**Supplied information:**

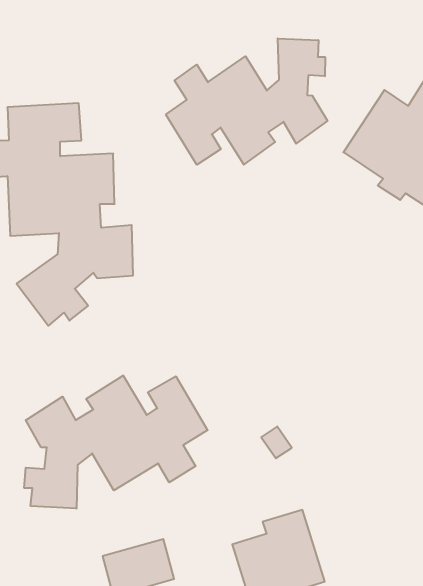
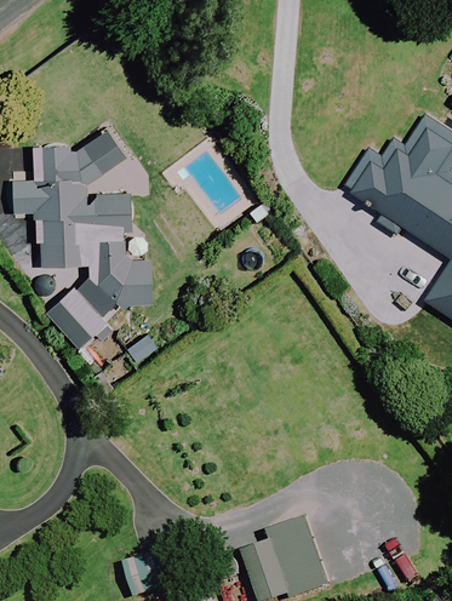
building: [166,38,327,165] -> none
building: [24,375,208,509] -> none

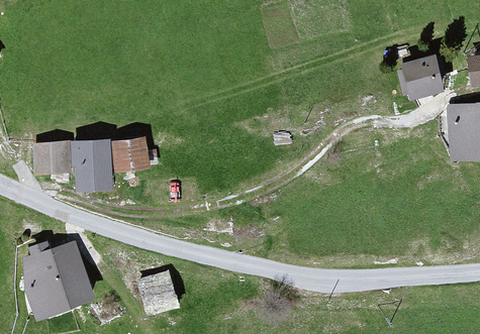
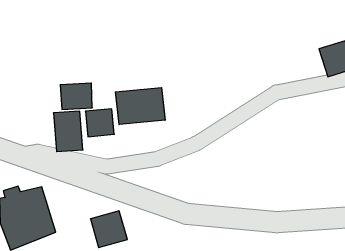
building: none -> [115,88,165,125]
building: [36,142,76,175] -> [60,83,92,109]

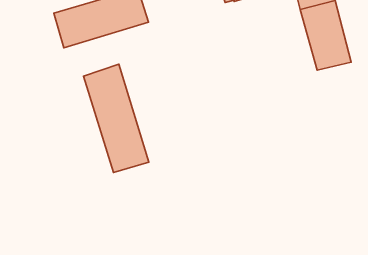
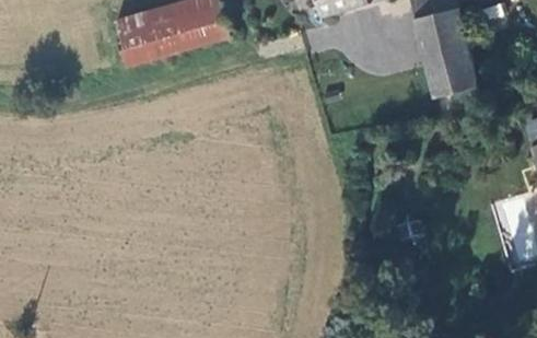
building: [83,64,149,173] -> none

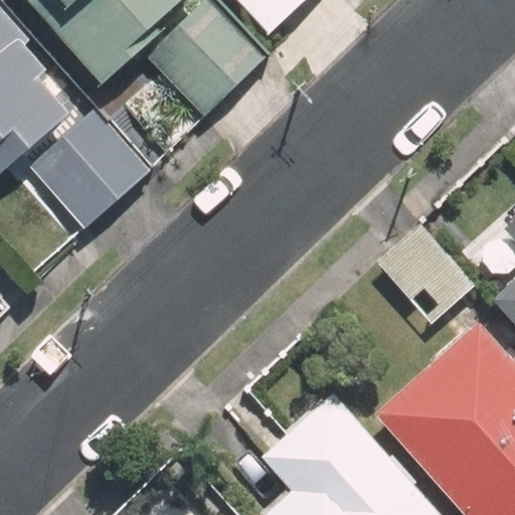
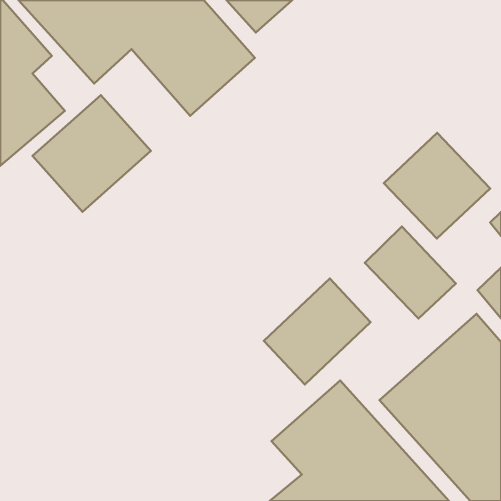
building: none -> [384,133,490,239]
building: none -> [264,278,371,384]

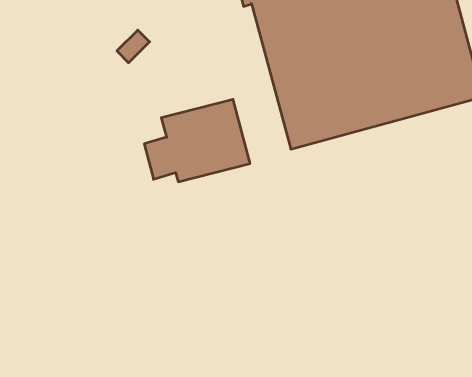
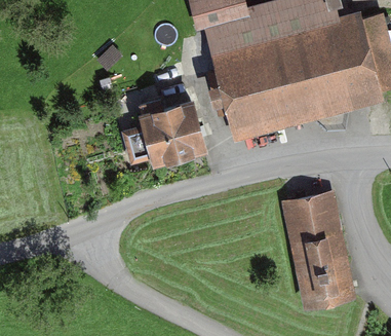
building: none -> [281,192,356,308]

**Task objective:**
Omit every picture while printing the data word for word.

**Problem solution:**
building: [166,38,327,165] -> none
building: [24,375,208,509] -> none

building: none -> [115,88,165,125]
building: [36,142,76,175] -> [60,83,92,109]

building: [83,64,149,173] -> none

building: none -> [384,133,490,239]
building: none -> [264,278,371,384]

building: none -> [281,192,356,308]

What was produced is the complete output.